● Exercise:
Find every line with the string "button" in the material below and copy it.
++++ Dataset entries
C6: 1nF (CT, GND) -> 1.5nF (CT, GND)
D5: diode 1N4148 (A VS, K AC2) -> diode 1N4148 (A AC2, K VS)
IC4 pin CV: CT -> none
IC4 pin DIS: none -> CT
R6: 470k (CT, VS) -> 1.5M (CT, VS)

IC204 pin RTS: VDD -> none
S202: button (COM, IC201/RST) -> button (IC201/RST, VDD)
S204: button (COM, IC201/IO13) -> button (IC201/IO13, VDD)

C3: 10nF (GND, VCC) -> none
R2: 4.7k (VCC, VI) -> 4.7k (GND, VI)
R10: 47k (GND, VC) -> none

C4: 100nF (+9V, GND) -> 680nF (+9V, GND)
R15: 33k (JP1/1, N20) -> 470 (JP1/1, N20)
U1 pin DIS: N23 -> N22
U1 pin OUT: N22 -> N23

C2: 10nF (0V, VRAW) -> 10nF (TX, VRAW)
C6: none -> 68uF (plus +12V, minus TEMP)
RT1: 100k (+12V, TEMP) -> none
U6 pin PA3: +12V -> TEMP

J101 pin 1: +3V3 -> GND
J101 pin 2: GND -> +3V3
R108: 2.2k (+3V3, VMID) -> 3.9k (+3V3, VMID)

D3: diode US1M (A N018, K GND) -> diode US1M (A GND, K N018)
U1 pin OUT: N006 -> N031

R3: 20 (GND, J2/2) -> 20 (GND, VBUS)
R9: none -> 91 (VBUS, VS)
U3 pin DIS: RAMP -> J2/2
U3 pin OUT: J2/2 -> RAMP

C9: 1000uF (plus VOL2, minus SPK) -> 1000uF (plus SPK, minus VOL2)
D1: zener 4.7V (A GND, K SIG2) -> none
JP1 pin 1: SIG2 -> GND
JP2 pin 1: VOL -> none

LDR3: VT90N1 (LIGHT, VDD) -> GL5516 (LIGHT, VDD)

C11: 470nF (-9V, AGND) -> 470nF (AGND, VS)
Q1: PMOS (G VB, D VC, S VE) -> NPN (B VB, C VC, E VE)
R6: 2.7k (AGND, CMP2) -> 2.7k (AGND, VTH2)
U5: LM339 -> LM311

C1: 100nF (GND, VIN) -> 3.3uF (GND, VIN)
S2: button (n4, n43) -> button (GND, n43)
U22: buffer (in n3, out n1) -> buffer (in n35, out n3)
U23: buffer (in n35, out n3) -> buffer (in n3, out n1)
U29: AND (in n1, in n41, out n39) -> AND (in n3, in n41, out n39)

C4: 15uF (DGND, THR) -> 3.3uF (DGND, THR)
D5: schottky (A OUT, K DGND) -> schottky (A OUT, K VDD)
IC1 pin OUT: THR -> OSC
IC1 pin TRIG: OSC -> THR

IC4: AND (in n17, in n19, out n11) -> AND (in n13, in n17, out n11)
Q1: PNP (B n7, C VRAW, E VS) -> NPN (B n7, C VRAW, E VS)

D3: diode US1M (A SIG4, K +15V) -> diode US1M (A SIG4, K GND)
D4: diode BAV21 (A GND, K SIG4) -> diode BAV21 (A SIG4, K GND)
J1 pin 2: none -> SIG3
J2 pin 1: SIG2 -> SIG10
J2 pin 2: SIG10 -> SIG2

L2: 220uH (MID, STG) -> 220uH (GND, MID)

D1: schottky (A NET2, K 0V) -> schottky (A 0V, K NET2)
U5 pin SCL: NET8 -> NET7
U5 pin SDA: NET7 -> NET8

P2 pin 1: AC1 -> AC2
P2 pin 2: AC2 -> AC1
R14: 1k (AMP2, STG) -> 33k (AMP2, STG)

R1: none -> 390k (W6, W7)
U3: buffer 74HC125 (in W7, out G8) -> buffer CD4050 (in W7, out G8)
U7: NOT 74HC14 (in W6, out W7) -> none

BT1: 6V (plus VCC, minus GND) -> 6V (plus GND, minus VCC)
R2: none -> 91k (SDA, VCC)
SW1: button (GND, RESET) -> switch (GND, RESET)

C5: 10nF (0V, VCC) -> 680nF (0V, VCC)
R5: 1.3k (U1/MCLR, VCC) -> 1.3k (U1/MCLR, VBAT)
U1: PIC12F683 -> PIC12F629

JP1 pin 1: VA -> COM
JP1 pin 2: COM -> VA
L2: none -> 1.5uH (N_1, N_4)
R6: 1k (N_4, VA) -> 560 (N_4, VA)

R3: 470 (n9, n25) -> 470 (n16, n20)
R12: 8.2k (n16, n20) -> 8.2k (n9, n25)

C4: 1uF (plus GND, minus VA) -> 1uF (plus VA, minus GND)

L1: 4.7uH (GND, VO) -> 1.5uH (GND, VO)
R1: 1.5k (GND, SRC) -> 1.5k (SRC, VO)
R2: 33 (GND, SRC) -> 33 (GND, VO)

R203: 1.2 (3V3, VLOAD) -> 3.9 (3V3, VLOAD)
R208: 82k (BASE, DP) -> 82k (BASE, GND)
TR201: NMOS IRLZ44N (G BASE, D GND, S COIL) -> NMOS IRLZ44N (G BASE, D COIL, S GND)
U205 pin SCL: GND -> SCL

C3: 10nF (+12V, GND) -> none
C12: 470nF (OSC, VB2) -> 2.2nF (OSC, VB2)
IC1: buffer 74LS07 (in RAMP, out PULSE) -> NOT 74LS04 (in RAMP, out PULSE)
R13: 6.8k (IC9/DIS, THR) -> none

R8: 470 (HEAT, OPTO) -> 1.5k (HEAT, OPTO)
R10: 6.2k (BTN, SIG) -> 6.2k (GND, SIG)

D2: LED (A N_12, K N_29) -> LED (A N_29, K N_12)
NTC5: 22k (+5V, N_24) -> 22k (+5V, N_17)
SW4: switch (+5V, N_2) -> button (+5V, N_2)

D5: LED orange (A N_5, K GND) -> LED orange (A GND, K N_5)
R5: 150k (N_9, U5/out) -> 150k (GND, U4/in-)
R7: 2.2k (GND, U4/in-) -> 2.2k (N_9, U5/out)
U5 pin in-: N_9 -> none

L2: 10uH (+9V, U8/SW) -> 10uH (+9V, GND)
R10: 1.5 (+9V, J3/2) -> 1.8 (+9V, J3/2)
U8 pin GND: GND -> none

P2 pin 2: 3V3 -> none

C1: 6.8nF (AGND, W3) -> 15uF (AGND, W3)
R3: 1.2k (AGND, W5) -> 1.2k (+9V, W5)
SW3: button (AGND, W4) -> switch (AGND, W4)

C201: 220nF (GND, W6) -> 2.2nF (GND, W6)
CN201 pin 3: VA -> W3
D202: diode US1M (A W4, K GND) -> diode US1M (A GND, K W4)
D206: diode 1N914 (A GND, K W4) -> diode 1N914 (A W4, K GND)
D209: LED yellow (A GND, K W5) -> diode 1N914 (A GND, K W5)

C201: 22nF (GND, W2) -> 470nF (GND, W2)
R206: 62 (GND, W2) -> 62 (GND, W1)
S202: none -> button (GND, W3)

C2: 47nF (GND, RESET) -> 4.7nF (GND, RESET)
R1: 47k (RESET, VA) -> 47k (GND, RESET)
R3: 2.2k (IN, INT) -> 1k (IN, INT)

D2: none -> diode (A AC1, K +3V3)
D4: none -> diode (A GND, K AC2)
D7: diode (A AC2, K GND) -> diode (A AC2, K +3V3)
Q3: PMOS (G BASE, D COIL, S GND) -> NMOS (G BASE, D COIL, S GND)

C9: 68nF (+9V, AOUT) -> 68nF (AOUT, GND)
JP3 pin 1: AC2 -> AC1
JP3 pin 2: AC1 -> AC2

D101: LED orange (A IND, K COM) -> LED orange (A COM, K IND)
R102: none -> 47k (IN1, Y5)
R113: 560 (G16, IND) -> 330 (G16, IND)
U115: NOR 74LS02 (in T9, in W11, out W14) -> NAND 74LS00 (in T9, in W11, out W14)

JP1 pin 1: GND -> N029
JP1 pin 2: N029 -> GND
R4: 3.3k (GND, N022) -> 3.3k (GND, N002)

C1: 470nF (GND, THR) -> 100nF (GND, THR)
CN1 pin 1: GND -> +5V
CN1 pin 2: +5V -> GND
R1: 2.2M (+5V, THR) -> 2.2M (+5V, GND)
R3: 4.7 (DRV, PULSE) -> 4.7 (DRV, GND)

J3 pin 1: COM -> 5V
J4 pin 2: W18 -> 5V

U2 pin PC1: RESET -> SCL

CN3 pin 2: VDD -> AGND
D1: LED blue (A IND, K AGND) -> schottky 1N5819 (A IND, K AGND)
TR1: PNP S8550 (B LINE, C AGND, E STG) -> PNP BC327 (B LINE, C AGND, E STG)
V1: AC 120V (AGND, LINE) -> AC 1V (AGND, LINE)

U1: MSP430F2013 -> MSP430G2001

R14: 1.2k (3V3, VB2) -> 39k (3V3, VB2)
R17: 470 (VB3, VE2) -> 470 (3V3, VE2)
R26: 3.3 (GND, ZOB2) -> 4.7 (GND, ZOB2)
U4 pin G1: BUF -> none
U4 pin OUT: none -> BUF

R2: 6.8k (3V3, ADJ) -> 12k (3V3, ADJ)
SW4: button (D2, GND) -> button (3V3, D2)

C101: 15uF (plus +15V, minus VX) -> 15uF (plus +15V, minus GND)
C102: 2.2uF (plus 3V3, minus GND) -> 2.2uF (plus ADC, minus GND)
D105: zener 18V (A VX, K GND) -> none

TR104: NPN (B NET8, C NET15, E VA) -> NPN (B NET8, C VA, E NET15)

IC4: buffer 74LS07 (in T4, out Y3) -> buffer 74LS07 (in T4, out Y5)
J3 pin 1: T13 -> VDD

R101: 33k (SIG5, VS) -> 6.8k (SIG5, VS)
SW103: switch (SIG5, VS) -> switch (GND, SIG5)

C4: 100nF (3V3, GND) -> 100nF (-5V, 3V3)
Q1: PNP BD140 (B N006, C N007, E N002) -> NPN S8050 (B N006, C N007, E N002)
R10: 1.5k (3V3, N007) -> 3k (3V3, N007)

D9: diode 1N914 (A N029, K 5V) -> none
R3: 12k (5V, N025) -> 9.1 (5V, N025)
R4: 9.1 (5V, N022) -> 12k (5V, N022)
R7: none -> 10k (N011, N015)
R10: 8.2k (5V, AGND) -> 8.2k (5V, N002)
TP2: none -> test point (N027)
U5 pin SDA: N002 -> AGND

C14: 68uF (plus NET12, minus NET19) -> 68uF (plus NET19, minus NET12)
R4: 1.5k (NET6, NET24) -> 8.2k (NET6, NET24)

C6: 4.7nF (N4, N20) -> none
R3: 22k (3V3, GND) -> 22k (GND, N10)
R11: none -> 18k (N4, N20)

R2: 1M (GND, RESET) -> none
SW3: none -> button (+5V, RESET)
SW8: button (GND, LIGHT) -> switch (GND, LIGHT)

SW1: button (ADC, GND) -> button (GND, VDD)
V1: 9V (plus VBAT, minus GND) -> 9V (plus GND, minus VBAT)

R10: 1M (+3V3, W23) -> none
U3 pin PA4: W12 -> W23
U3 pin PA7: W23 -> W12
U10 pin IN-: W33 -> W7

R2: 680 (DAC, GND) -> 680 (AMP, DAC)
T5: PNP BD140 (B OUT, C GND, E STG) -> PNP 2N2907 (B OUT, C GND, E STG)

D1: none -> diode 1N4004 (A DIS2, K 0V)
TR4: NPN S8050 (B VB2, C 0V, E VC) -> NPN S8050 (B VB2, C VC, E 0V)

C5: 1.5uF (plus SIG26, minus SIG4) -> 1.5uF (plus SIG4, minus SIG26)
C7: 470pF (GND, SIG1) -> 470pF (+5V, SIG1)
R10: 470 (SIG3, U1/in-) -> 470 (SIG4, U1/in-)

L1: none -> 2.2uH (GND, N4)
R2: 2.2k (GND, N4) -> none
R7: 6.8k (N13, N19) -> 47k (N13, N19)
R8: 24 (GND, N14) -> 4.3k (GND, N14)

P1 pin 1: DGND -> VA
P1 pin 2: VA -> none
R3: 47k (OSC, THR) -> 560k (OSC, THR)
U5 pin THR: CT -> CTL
++++++++
● Result for this task:
S202: button (COM, IC201/RST) -> button (IC201/RST, VDD)
S204: button (COM, IC201/IO13) -> button (IC201/IO13, VDD)
S2: button (n4, n43) -> button (GND, n43)
SW1: button (GND, RESET) -> switch (GND, RESET)
SW4: switch (+5V, N_2) -> button (+5V, N_2)
SW3: button (AGND, W4) -> switch (AGND, W4)
S202: none -> button (GND, W3)
SW4: button (D2, GND) -> button (3V3, D2)
SW3: none -> button (+5V, RESET)
SW8: button (GND, LIGHT) -> switch (GND, LIGHT)
SW1: button (ADC, GND) -> button (GND, VDD)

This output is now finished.